**What the task requires:** Count the lines below that contain the word "product". Reply with only that number.

**Records for this exercise:**
····················
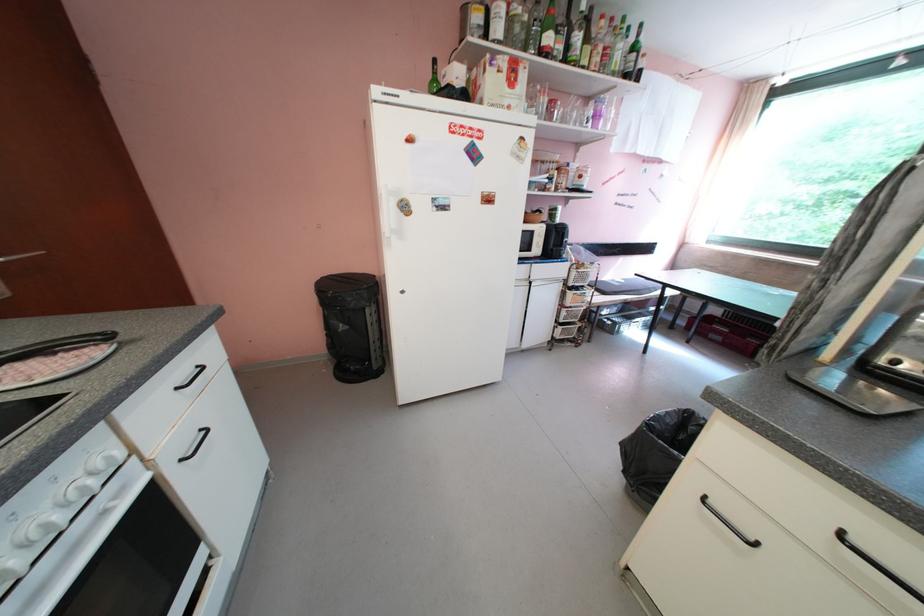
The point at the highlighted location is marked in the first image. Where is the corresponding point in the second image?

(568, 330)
····················
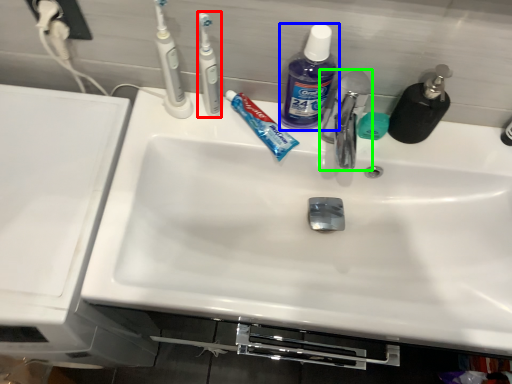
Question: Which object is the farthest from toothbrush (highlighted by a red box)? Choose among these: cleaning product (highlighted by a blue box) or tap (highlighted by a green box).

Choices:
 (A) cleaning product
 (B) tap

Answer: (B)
····················
**Completed exercise:** 2